EXERCISE
Exact repetition is the task: copy every entry below.

EXERCISE INPUT
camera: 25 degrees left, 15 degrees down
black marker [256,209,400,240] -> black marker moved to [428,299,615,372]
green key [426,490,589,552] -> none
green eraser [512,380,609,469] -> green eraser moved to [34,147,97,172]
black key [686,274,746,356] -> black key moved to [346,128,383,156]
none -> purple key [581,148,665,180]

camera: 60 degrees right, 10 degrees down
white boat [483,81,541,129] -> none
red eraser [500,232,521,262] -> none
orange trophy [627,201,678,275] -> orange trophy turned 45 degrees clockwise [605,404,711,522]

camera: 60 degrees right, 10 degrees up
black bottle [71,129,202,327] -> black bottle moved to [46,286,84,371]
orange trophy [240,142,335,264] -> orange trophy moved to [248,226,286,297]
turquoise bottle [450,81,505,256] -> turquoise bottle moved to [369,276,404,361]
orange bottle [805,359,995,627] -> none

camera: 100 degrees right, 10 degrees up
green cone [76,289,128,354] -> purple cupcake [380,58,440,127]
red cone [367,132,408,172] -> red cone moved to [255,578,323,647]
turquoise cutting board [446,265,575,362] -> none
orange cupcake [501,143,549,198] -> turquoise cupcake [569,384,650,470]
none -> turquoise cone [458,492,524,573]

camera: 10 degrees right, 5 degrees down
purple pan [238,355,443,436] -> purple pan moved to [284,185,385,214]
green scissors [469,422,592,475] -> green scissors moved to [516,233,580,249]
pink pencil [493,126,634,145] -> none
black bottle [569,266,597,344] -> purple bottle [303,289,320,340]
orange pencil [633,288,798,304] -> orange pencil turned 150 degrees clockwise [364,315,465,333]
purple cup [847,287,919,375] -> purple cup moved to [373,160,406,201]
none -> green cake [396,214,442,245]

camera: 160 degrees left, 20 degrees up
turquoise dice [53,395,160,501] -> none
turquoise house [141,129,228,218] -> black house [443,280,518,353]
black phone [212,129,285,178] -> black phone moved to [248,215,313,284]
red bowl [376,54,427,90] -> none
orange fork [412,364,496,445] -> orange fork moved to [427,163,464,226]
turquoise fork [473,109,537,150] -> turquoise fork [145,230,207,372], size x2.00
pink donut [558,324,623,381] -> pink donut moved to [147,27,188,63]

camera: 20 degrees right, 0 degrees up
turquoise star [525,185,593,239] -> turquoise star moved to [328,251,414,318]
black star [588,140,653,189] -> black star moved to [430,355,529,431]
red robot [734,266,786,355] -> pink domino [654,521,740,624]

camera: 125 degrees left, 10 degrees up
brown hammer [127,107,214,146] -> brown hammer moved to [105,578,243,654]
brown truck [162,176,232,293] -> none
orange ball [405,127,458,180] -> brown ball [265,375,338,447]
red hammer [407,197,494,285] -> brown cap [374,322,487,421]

TASK RESPONSE
camera: 25 degrees left, 15 degrees down
black marker [256,209,400,240] -> black marker moved to [428,299,615,372]
green key [426,490,589,552] -> none
green eraser [512,380,609,469] -> green eraser moved to [34,147,97,172]
black key [686,274,746,356] -> black key moved to [346,128,383,156]
none -> purple key [581,148,665,180]

camera: 60 degrees right, 10 degrees down
white boat [483,81,541,129] -> none
red eraser [500,232,521,262] -> none
orange trophy [627,201,678,275] -> orange trophy turned 45 degrees clockwise [605,404,711,522]

camera: 60 degrees right, 10 degrees up
black bottle [71,129,202,327] -> black bottle moved to [46,286,84,371]
orange trophy [240,142,335,264] -> orange trophy moved to [248,226,286,297]
turquoise bottle [450,81,505,256] -> turquoise bottle moved to [369,276,404,361]
orange bottle [805,359,995,627] -> none

camera: 100 degrees right, 10 degrees up
green cone [76,289,128,354] -> purple cupcake [380,58,440,127]
red cone [367,132,408,172] -> red cone moved to [255,578,323,647]
turquoise cutting board [446,265,575,362] -> none
orange cupcake [501,143,549,198] -> turquoise cupcake [569,384,650,470]
none -> turquoise cone [458,492,524,573]

camera: 10 degrees right, 5 degrees down
purple pan [238,355,443,436] -> purple pan moved to [284,185,385,214]
green scissors [469,422,592,475] -> green scissors moved to [516,233,580,249]
pink pencil [493,126,634,145] -> none
black bottle [569,266,597,344] -> purple bottle [303,289,320,340]
orange pencil [633,288,798,304] -> orange pencil turned 150 degrees clockwise [364,315,465,333]
purple cup [847,287,919,375] -> purple cup moved to [373,160,406,201]
none -> green cake [396,214,442,245]

camera: 160 degrees left, 20 degrees up
turquoise dice [53,395,160,501] -> none
turquoise house [141,129,228,218] -> black house [443,280,518,353]
black phone [212,129,285,178] -> black phone moved to [248,215,313,284]
red bowl [376,54,427,90] -> none
orange fork [412,364,496,445] -> orange fork moved to [427,163,464,226]
turquoise fork [473,109,537,150] -> turquoise fork [145,230,207,372], size x2.00
pink donut [558,324,623,381] -> pink donut moved to [147,27,188,63]

camera: 20 degrees right, 0 degrees up
turquoise star [525,185,593,239] -> turquoise star moved to [328,251,414,318]
black star [588,140,653,189] -> black star moved to [430,355,529,431]
red robot [734,266,786,355] -> pink domino [654,521,740,624]

camera: 125 degrees left, 10 degrees up
brown hammer [127,107,214,146] -> brown hammer moved to [105,578,243,654]
brown truck [162,176,232,293] -> none
orange ball [405,127,458,180] -> brown ball [265,375,338,447]
red hammer [407,197,494,285] -> brown cap [374,322,487,421]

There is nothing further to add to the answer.